▶ _Required work_: Your answer should repeat exactly the line containing "(767, 408) = (379, 160): none" and all lines after it through the end of the material below, with no other text.

▶ _Given records_:
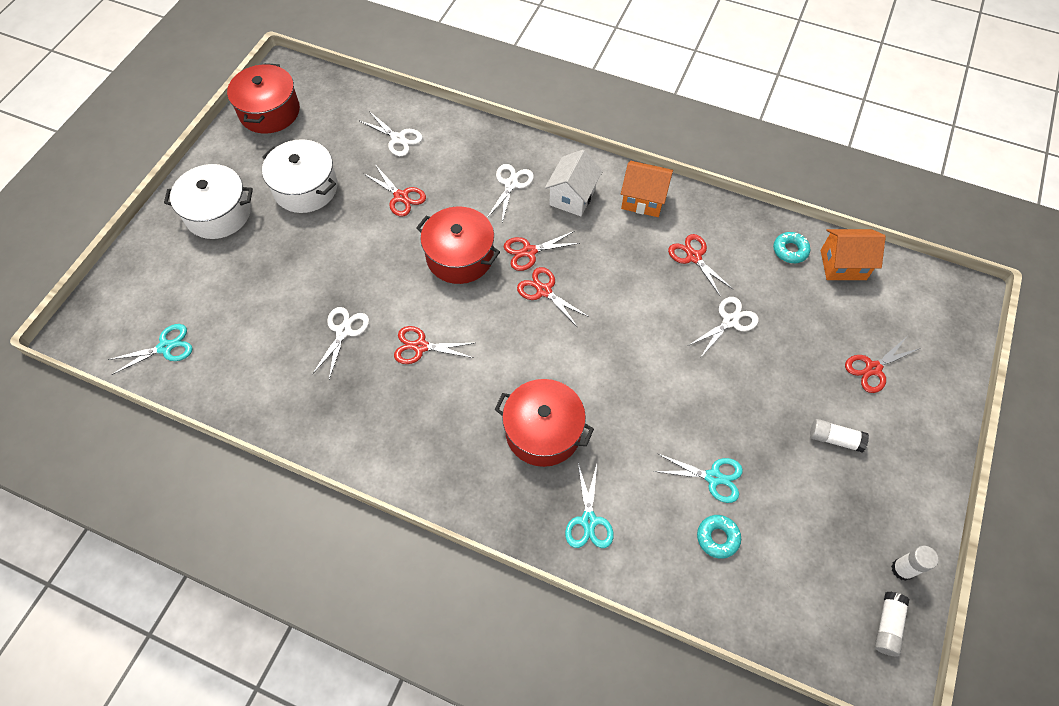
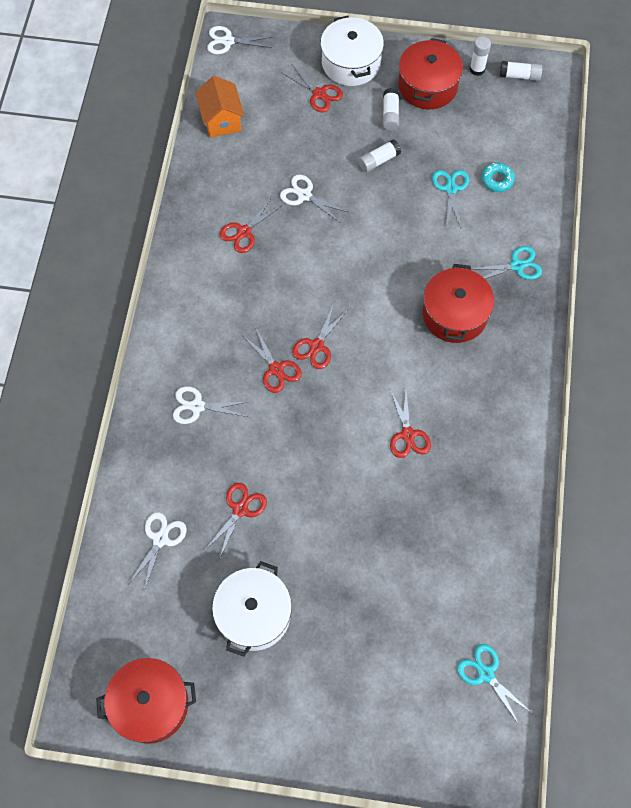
camera: 105 degrees left, 5 degrees up
(218, 213) = (312, 697): white pot -> white pot (351, 63)
(343, 331) = (413, 509): white scissors -> white scissors (227, 41)
(460, 256) = (299, 429): red pot -> red pot (428, 86)
(572, 197) = (199, 346): white house -> none
(643, 200) = (187, 284): orange house -> none
(767, 408) = (379, 160): none -> white glue stick
(790, 250) = (216, 160): turquoise donut -> none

▶ _Written answer_:
(767, 408) = (379, 160): none -> white glue stick
(790, 250) = (216, 160): turquoise donut -> none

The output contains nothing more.